#### PROBLEM TO WORK ON
Convert the lines below into a JSON list of strings, with one string per line and blank lines skipped. Leave the pictures out of the list.

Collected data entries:
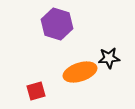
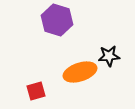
purple hexagon: moved 4 px up
black star: moved 2 px up
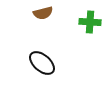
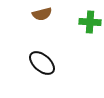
brown semicircle: moved 1 px left, 1 px down
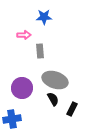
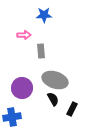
blue star: moved 2 px up
gray rectangle: moved 1 px right
blue cross: moved 2 px up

#### SOLUTION TO THIS TASK
[
  "purple hexagon: moved 4 px up",
  "black star: moved 2 px up",
  "brown semicircle: moved 1 px left, 1 px down",
  "blue star: moved 2 px up",
  "gray rectangle: moved 1 px right",
  "blue cross: moved 2 px up"
]